* Your instructions
Copy in full each line below that contains the string "kern".

* begin Exercise material *

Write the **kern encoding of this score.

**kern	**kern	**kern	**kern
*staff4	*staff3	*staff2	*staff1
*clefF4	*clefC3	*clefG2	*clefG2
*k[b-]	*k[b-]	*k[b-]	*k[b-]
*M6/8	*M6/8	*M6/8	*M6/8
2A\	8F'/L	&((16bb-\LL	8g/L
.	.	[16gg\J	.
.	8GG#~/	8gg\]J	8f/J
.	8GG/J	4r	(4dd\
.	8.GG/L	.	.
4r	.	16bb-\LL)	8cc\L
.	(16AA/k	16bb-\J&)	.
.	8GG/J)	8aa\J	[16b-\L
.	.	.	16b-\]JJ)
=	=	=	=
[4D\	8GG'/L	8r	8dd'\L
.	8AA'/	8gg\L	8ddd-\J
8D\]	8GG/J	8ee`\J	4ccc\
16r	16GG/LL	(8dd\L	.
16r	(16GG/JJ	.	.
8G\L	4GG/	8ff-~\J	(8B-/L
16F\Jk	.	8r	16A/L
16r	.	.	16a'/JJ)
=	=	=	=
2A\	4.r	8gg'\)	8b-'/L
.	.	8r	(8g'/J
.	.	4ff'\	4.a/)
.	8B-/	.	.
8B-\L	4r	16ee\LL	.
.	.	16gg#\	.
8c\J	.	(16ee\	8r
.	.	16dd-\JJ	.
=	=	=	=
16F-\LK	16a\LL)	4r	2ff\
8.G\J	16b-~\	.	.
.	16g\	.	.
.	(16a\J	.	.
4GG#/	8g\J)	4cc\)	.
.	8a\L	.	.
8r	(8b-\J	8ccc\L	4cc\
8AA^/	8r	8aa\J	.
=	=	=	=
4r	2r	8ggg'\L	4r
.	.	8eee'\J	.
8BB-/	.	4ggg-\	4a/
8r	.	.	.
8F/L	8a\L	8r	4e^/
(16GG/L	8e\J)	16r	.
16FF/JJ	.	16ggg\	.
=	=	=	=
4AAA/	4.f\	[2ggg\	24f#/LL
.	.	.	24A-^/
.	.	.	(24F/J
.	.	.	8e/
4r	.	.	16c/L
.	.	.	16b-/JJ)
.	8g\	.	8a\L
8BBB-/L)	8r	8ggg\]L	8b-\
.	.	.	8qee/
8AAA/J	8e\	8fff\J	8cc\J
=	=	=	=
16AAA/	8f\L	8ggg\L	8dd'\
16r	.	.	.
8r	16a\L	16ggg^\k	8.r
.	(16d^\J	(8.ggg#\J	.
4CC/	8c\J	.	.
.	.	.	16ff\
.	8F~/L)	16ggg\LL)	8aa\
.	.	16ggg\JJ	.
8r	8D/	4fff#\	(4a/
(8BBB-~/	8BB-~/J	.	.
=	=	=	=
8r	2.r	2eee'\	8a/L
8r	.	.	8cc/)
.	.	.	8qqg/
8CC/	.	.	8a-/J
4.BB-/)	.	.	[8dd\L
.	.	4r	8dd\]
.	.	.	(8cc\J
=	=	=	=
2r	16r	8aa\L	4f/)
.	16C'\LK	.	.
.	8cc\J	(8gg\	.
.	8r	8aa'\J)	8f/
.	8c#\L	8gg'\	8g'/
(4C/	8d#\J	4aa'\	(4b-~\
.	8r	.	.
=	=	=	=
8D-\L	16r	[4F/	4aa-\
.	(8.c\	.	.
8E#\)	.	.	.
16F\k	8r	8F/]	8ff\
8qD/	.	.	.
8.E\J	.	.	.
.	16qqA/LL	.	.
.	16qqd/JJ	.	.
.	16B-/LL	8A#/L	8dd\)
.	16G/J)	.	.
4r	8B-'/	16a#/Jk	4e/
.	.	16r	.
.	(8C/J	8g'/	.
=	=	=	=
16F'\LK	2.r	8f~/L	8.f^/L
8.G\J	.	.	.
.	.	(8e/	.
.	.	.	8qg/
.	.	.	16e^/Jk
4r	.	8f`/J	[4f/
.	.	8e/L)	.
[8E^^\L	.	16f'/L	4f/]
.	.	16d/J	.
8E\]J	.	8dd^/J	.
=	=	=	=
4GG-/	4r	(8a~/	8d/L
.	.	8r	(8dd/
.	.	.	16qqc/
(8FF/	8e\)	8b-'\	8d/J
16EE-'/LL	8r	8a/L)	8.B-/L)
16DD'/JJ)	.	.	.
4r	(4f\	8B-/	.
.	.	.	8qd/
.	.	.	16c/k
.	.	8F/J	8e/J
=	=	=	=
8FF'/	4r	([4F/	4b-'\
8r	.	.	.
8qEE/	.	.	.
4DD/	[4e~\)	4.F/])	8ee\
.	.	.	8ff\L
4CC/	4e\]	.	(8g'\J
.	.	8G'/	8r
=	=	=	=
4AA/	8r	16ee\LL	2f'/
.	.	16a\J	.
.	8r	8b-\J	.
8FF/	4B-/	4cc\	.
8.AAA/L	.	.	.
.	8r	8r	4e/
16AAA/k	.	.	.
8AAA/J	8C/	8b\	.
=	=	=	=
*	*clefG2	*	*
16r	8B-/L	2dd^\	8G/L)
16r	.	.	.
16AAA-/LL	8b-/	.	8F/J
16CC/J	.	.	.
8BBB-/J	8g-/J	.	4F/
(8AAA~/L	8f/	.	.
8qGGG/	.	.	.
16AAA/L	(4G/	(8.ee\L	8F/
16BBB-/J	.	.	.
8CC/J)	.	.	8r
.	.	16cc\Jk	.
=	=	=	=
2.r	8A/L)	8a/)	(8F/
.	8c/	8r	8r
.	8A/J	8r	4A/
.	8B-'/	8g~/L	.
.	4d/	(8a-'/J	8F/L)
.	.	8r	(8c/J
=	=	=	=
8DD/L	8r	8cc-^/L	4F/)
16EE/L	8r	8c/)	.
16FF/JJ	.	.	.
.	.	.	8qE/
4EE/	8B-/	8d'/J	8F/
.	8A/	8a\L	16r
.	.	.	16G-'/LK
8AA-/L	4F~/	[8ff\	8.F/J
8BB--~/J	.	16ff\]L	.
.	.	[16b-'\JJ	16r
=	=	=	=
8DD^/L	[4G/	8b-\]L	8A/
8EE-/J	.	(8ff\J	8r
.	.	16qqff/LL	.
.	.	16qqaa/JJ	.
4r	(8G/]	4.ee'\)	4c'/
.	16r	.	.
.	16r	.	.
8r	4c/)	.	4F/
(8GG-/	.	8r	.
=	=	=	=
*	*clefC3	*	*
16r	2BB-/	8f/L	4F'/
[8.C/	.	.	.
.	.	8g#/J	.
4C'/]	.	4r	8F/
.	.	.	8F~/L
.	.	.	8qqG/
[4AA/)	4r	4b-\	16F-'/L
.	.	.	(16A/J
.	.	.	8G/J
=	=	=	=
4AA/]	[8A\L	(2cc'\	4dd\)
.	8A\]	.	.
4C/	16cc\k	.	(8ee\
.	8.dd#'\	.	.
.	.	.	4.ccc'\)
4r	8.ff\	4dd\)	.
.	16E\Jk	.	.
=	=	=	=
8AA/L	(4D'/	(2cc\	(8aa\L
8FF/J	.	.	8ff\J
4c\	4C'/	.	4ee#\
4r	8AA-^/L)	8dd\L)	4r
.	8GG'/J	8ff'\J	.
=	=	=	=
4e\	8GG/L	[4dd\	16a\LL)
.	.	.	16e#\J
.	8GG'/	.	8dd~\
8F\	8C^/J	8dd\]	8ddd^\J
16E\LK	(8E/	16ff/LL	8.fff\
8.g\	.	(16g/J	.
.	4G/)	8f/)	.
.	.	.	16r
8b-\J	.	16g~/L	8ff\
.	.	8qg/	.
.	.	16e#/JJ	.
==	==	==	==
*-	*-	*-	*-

* end Exercise material *

* Solution to this exercise
Write the **kern encoding of this score.
**kern	**kern	**kern	**kern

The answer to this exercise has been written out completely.